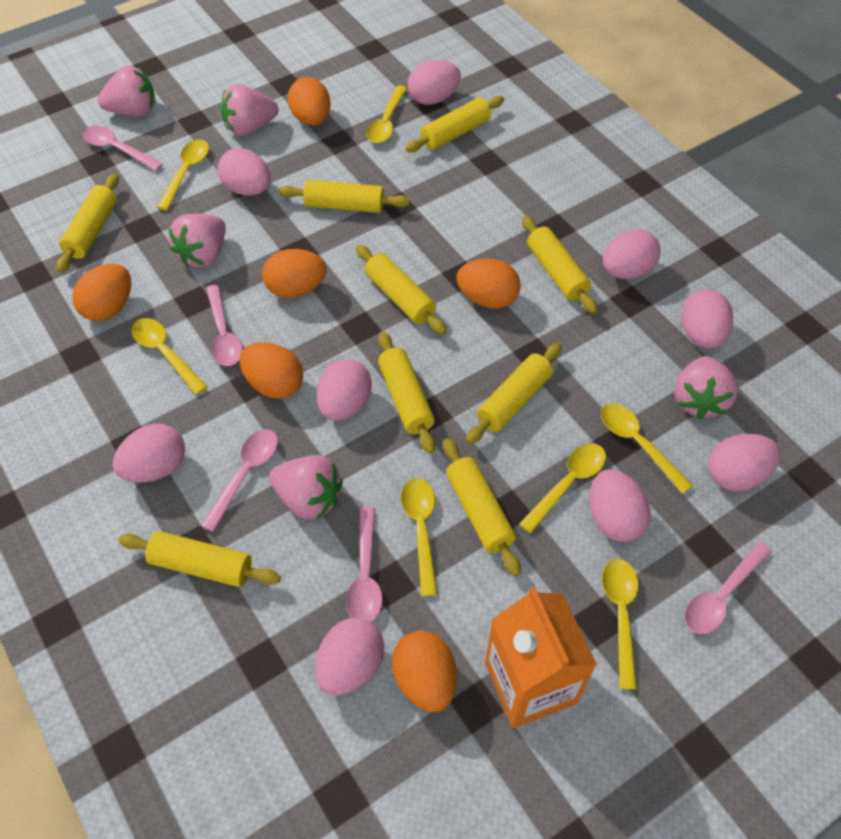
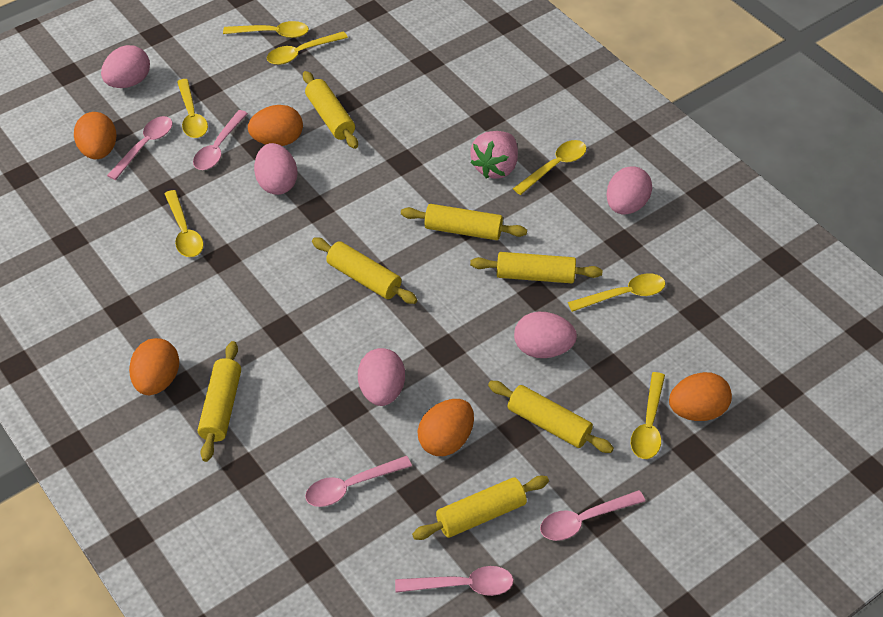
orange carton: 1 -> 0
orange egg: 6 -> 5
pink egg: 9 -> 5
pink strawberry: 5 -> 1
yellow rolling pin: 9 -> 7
━━━━━━━━━━━━━━━━━━━━━━━━━━━━━━
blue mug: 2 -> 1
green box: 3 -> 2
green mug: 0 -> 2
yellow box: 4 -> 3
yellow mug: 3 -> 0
━━━━━━━━━━━━━━━━━━━━━━━━━━━━━━
Aim of the exercise: Report every line of the preceding listing where the string "yellow" occurs.

Task result:
yellow rolling pin: 9 -> 7
yellow box: 4 -> 3
yellow mug: 3 -> 0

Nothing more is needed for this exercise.